### WHAT THE EXERCISE ASKS
The answer must be an exact copy of the records below, with every picture left out.

[Change detection outputs]
--- START ---

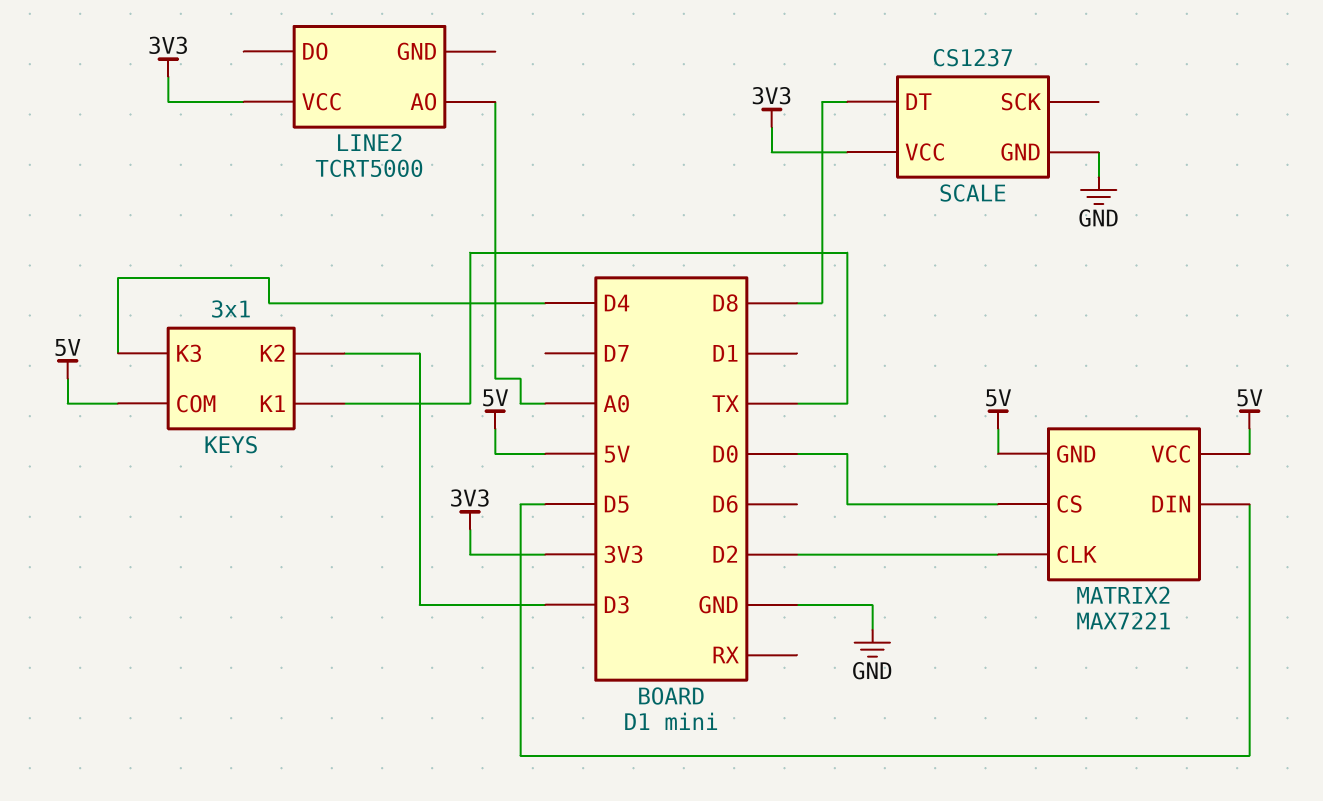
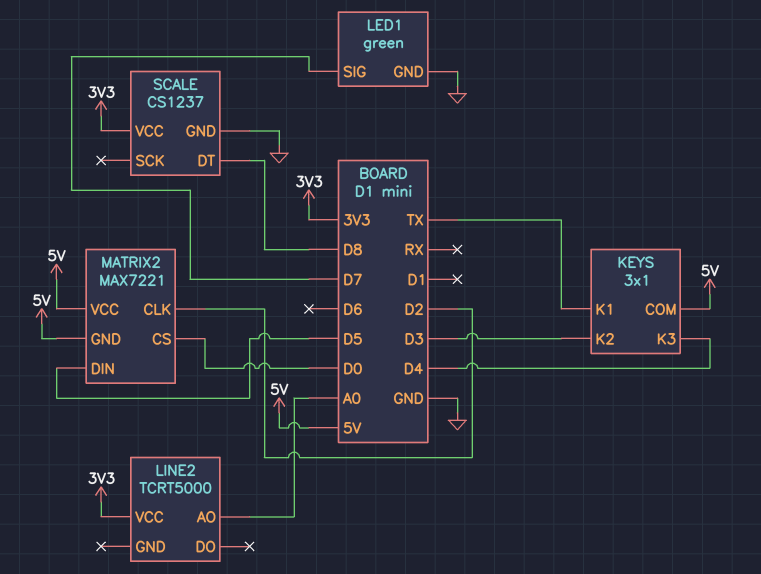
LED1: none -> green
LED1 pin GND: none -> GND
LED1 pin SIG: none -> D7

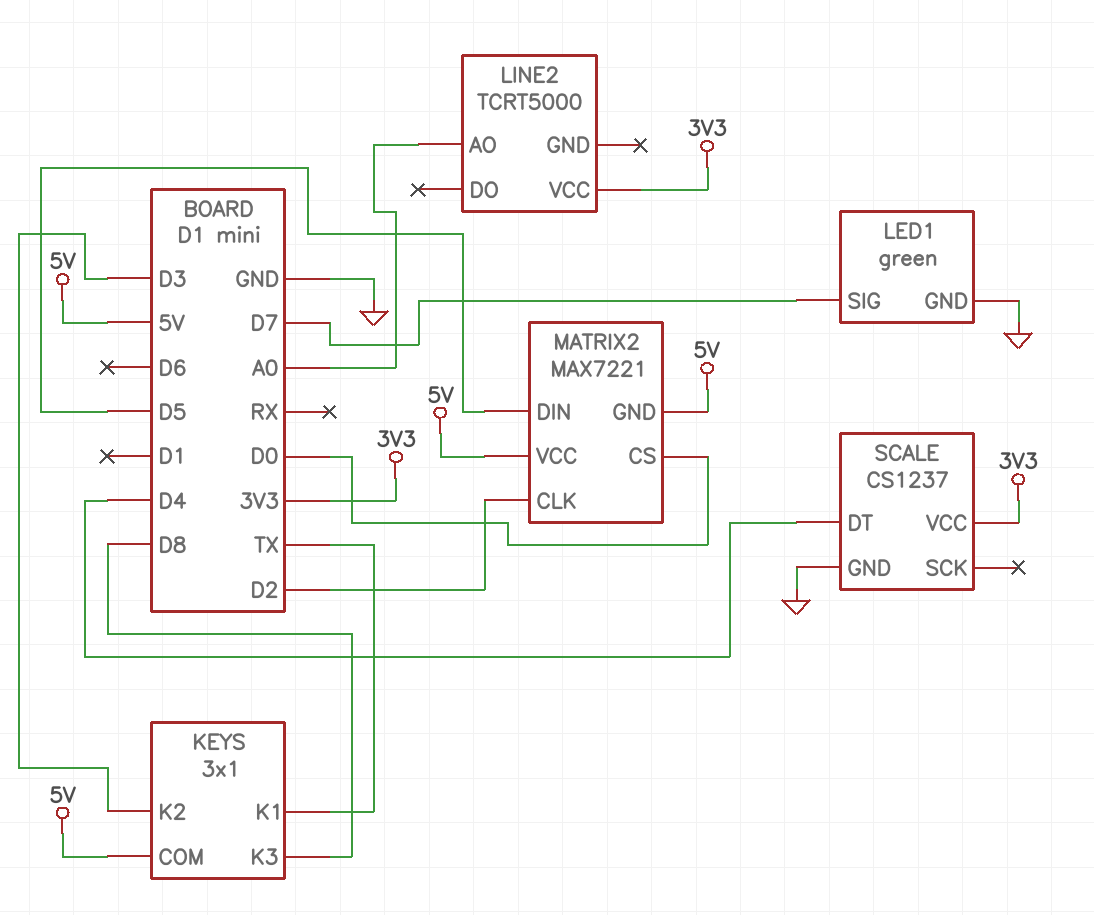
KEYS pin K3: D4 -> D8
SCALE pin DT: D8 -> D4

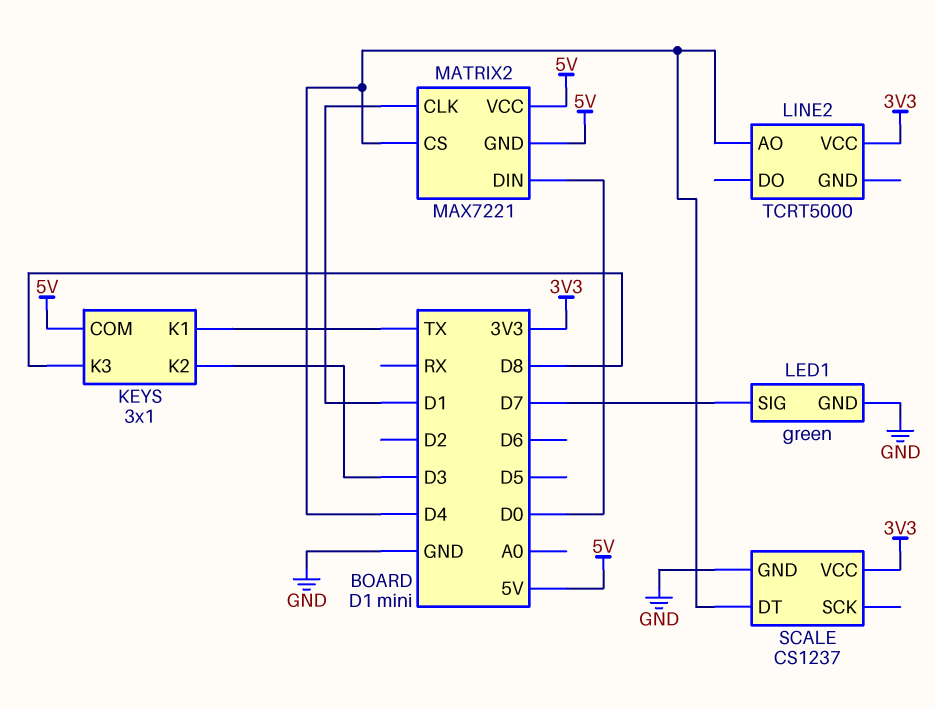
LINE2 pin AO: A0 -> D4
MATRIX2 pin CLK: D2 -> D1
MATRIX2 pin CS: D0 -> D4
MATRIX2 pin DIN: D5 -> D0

--- END ---

### ANSWER BELOW
LED1: none -> green
LED1 pin GND: none -> GND
LED1 pin SIG: none -> D7

KEYS pin K3: D4 -> D8
SCALE pin DT: D8 -> D4

LINE2 pin AO: A0 -> D4
MATRIX2 pin CLK: D2 -> D1
MATRIX2 pin CS: D0 -> D4
MATRIX2 pin DIN: D5 -> D0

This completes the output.